** start **
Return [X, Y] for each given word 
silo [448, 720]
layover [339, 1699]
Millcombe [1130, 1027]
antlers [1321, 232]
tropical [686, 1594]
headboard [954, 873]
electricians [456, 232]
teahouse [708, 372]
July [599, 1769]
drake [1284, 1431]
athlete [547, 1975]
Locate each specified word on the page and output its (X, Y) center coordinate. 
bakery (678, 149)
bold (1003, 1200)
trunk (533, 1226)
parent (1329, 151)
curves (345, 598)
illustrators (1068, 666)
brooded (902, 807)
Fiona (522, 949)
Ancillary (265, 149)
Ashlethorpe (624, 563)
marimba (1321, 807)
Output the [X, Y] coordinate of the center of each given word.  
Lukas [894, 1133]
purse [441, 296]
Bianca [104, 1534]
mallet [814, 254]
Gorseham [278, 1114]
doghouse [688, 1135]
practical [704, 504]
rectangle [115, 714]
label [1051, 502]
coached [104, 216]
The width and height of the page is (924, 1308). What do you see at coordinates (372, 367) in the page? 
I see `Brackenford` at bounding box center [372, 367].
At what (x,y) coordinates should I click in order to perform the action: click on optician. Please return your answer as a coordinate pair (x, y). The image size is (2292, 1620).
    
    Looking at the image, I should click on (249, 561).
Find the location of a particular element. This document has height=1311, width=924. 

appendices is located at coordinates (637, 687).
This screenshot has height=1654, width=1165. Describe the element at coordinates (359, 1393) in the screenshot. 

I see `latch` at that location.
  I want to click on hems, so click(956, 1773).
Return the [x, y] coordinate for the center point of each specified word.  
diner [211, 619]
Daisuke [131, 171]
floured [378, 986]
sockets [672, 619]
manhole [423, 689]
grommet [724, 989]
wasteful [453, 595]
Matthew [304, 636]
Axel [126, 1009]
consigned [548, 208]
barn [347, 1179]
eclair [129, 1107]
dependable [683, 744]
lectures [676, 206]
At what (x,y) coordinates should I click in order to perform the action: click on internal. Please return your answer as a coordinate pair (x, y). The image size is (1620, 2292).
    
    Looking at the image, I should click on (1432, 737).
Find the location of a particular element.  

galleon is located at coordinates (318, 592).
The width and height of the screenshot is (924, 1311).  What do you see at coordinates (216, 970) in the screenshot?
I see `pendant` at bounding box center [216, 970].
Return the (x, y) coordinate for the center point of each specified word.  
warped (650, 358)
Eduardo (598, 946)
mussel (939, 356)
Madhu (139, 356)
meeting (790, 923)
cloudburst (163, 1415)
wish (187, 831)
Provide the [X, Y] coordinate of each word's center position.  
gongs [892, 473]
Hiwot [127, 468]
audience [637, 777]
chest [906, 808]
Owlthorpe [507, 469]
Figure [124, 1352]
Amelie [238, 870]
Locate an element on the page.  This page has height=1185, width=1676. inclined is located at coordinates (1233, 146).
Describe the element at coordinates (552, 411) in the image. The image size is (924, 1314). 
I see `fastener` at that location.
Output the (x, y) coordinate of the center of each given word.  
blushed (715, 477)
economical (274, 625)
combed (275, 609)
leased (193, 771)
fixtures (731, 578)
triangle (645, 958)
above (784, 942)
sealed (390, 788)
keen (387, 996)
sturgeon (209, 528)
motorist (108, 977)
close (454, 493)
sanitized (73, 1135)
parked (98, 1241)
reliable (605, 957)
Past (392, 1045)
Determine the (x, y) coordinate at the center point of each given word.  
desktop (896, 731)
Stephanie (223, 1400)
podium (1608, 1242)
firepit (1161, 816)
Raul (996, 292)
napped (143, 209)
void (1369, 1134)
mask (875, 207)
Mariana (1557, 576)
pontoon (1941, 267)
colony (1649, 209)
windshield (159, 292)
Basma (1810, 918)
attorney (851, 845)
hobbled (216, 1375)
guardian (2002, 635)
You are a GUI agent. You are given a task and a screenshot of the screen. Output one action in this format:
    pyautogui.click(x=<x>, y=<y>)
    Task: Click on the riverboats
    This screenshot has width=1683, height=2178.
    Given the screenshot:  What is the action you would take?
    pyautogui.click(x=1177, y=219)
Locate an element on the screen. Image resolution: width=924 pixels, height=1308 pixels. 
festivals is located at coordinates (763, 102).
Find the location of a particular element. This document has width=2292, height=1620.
** end **
=== Objective ===
Copy the entries above without any changes, from the line with "You are a GUI" to the line with "pyautogui.click(x=1177, y=219)".

=== Expected answer ===
You are a GUI agent. You are given a task and a screenshot of the screen. Output one action in this format:
    pyautogui.click(x=<x>, y=<y>)
    Task: Click on the riverboats
    This screenshot has width=1683, height=2178.
    Given the screenshot:  What is the action you would take?
    pyautogui.click(x=1177, y=219)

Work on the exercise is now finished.